- **What to work on**
Your response should be an exact reproduction of the data below, beginning at the line containing "brown egg [342,152,374,179] -> none" and ending with the final line.

- **Raw data**
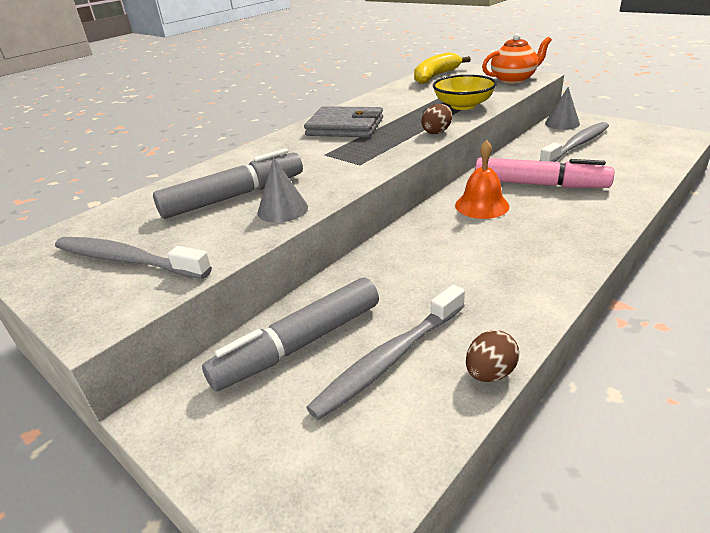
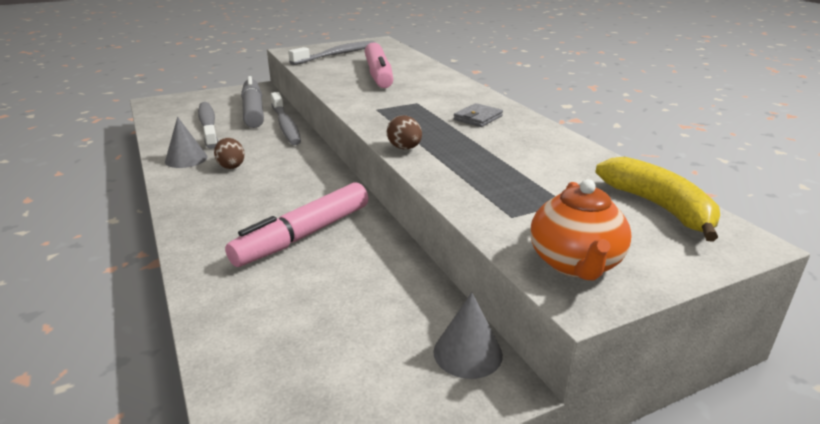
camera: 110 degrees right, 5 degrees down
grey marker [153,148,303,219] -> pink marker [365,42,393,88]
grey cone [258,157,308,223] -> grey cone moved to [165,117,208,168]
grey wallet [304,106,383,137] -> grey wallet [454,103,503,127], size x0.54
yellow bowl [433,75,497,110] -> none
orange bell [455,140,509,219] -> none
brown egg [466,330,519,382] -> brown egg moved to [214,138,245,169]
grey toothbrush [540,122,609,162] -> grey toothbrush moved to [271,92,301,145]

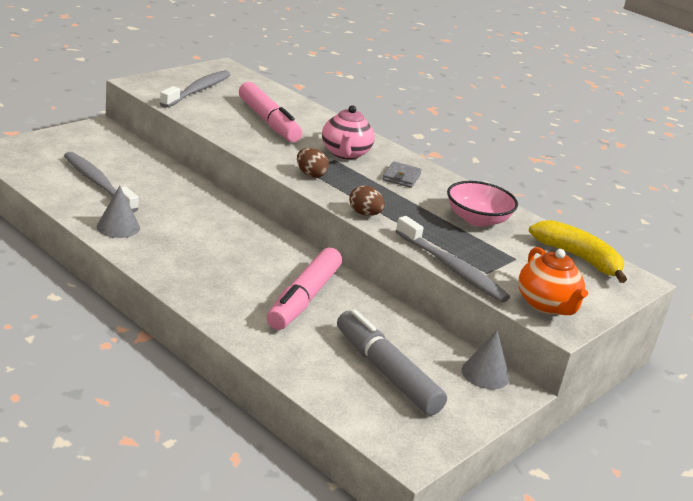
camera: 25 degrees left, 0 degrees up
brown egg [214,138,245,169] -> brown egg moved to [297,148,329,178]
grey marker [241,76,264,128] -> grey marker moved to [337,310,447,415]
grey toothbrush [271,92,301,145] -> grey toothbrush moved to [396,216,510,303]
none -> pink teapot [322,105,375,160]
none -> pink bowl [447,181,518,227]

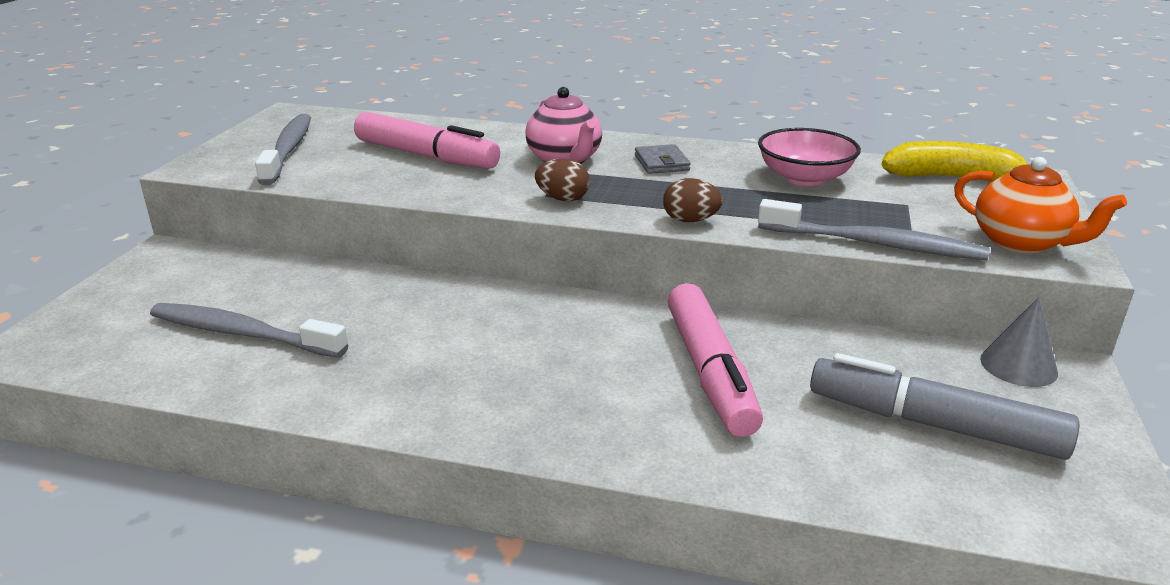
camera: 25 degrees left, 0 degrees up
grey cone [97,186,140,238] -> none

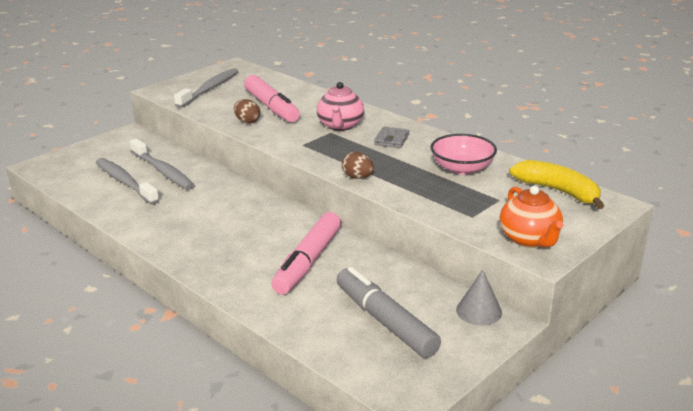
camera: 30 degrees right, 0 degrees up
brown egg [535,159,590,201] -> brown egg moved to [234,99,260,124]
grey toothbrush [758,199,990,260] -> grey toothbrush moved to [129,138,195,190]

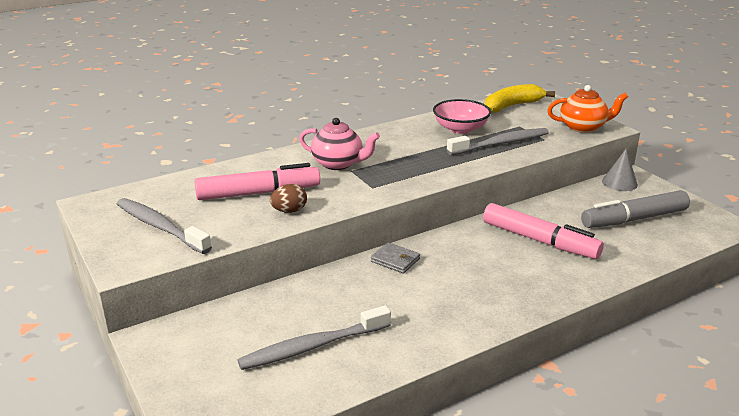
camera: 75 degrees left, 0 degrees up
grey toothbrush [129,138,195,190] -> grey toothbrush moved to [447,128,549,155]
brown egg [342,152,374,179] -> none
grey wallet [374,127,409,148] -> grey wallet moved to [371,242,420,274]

- **The completed task**
brown egg [342,152,374,179] -> none
grey wallet [374,127,409,148] -> grey wallet moved to [371,242,420,274]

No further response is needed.